| Problem requirements |
Which lines of the material contain the word "PIXELS"? Show each one.

⟨

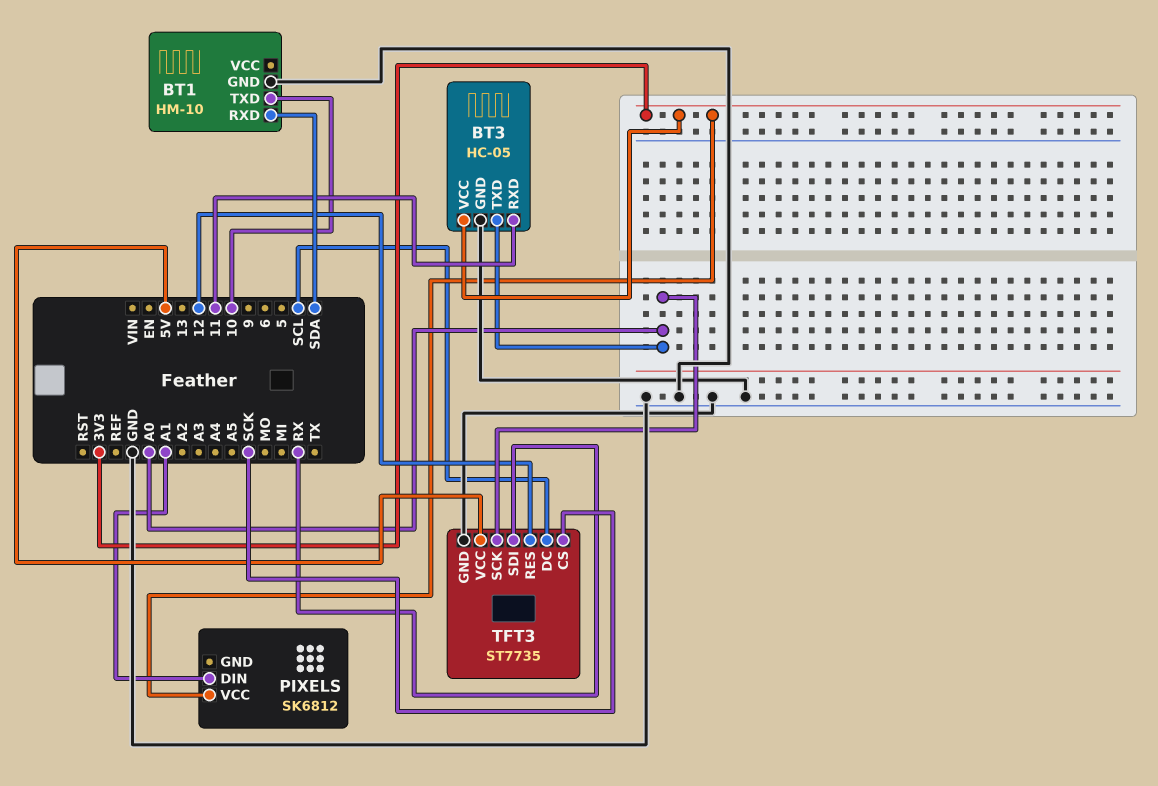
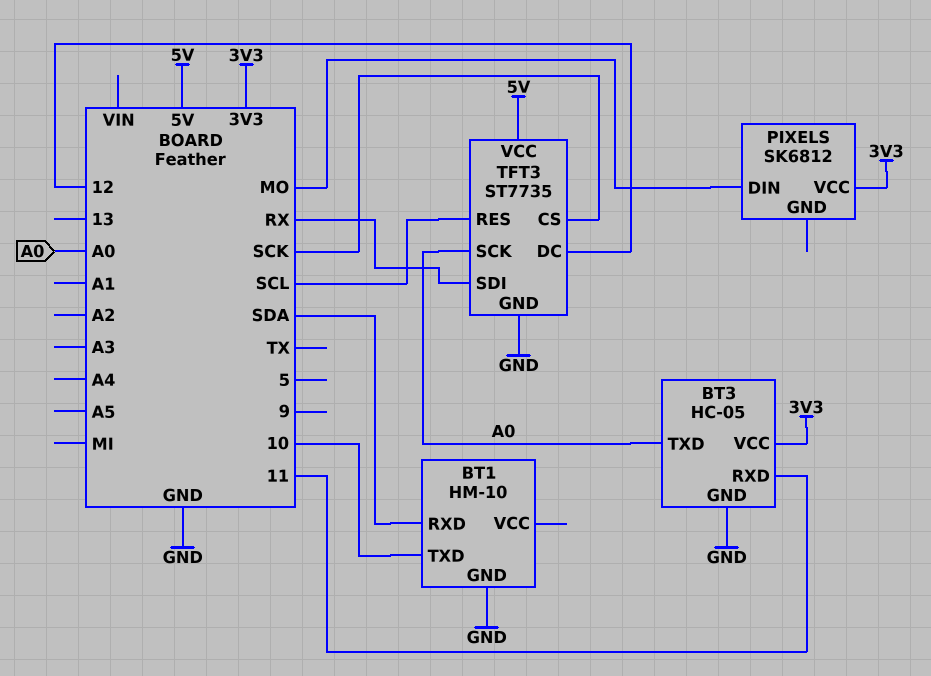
PIXELS pin DIN: A1 -> MO
TFT3 pin DC: SCL -> 12
TFT3 pin RES: 12 -> SCL

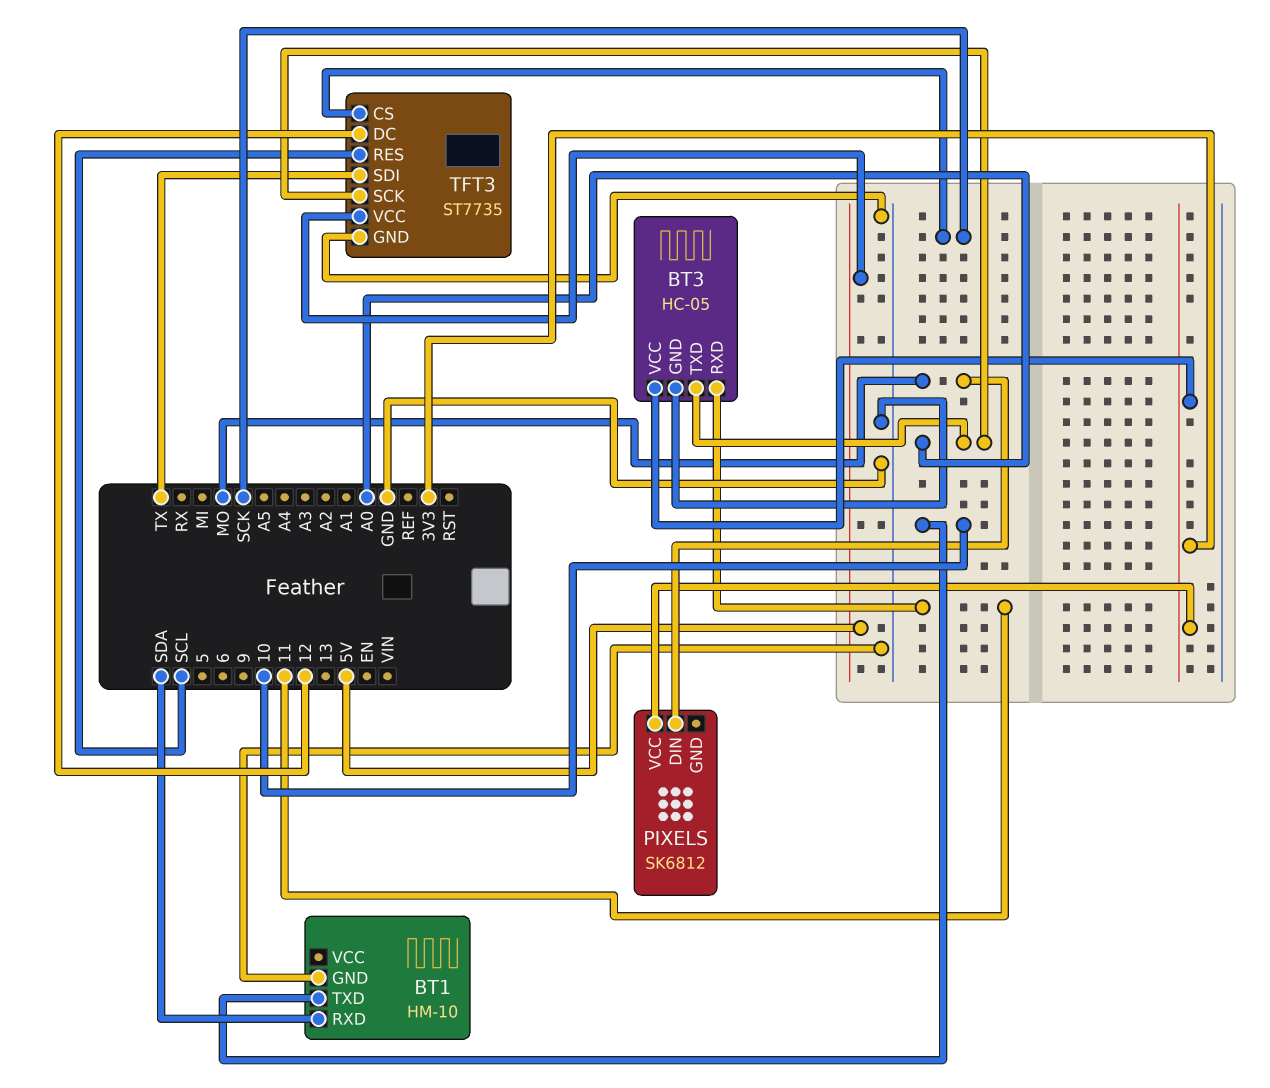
TFT3 pin SDI: RX -> TX

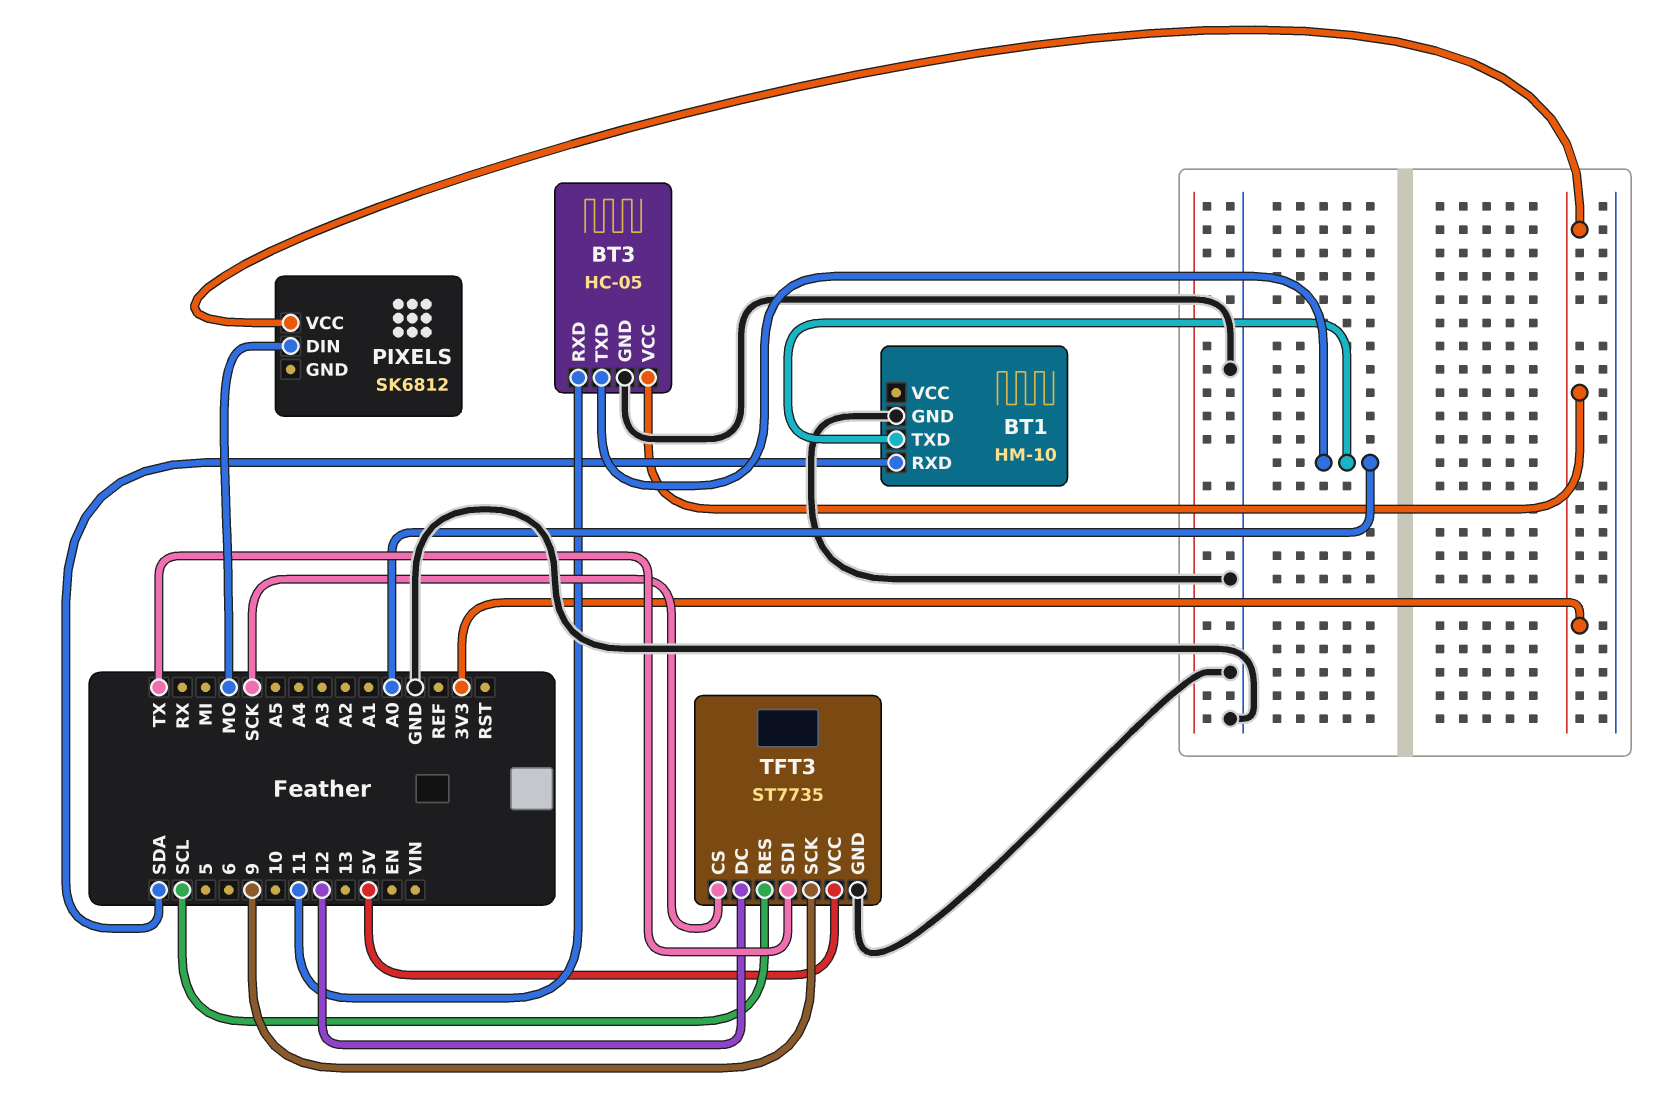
BT1 pin TXD: 10 -> A0
TFT3 pin SCK: A0 -> 9

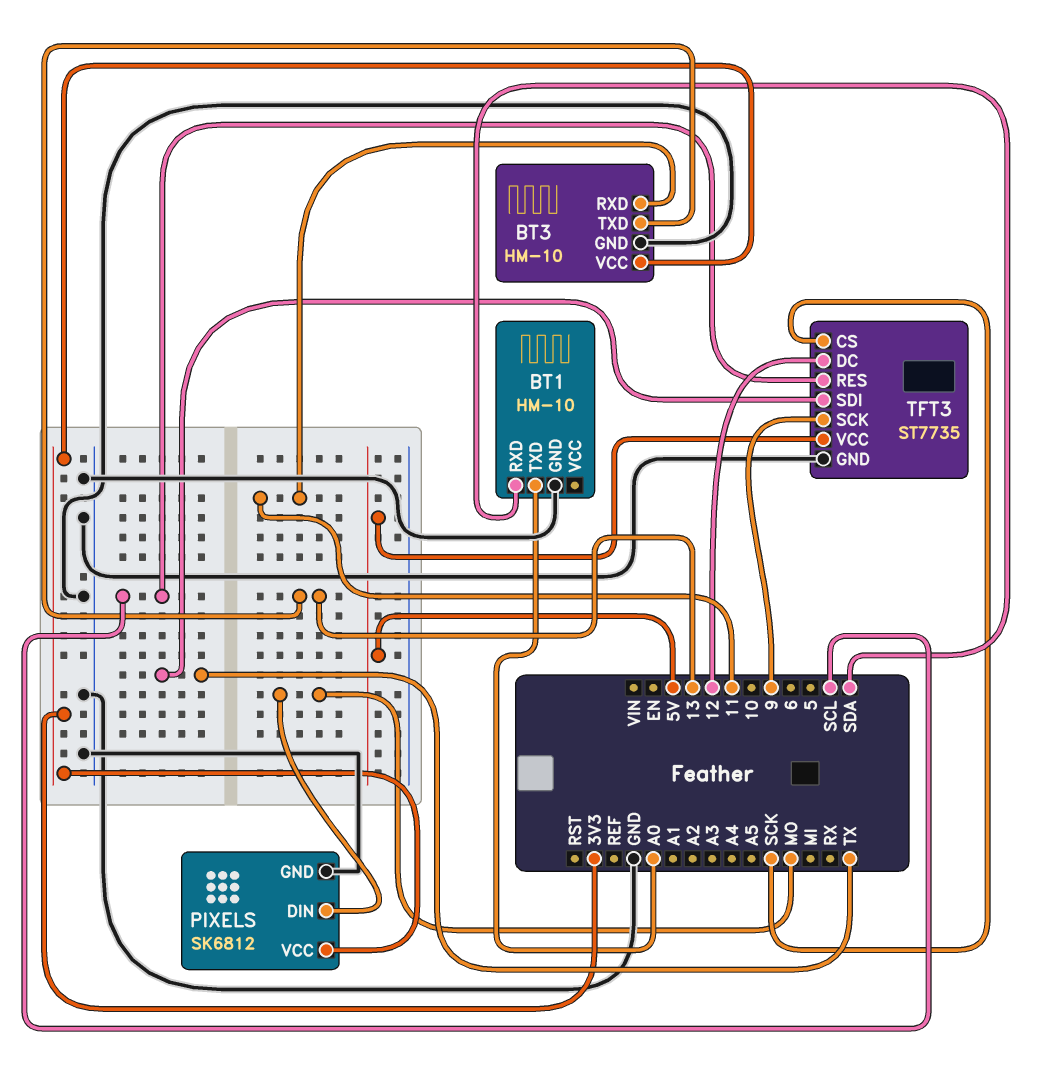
BT3: HC-05 -> HM-10
BT3 pin TXD: A0 -> 13
PIXELS pin GND: none -> GND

⟩

| Output below |
PIXELS pin DIN: A1 -> MO
PIXELS pin GND: none -> GND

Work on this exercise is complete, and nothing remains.